• _WHAT NEEDS TO BE DONE_
From the records below, please return each line that holds the word "camera".

BEGIN ENTRIES SHOWN

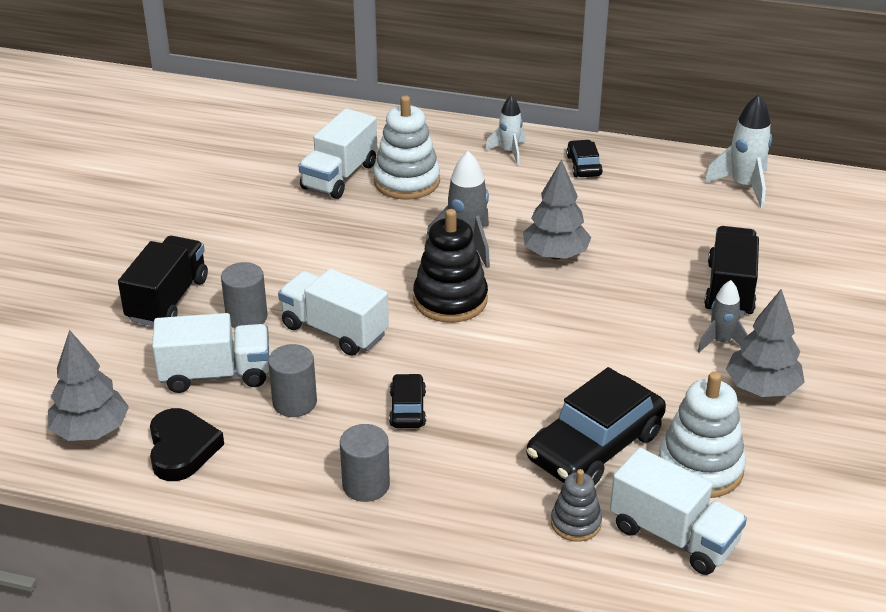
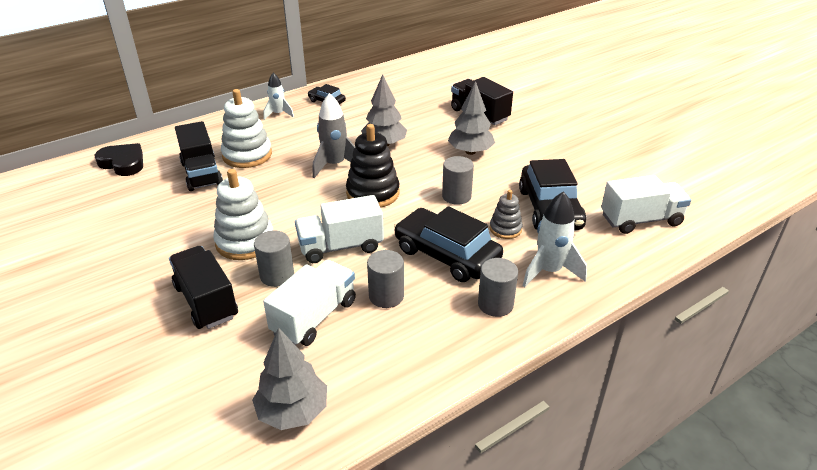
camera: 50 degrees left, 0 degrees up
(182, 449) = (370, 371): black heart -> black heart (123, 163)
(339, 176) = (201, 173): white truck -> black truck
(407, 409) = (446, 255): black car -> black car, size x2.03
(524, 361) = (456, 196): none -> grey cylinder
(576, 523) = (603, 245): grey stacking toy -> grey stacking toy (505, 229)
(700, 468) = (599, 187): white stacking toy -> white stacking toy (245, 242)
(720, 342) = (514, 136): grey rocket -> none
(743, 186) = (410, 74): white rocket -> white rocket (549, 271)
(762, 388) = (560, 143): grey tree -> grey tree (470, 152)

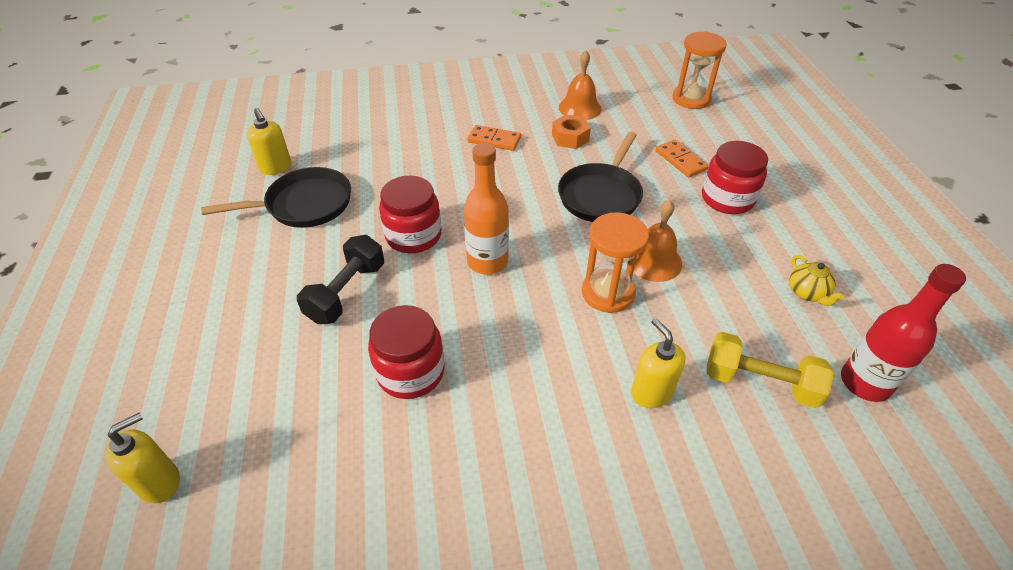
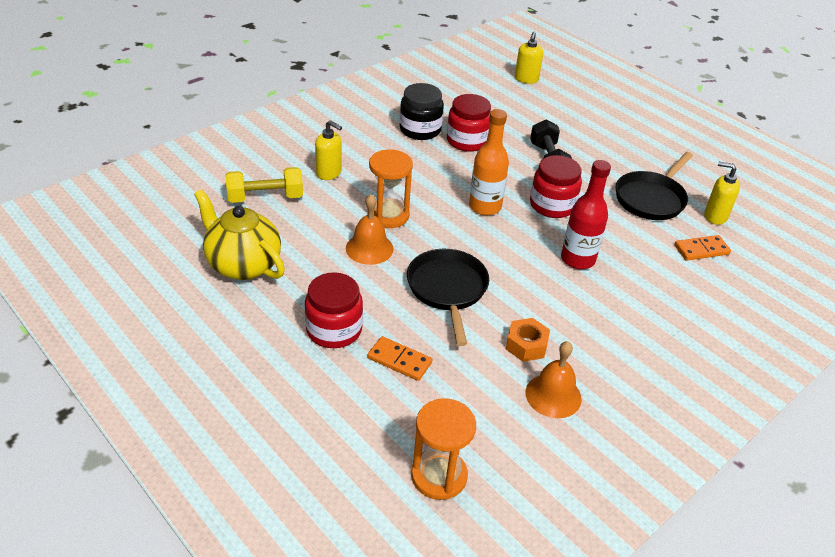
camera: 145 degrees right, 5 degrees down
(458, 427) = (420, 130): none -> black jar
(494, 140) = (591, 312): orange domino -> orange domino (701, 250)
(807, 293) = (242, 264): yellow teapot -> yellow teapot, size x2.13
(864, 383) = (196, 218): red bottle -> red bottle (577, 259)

END ENTRIES SHOWN

• _RESPONSE TO THE TASK_
camera: 50 degrees left, 0 degrees up
camera: 145 degrees right, 5 degrees down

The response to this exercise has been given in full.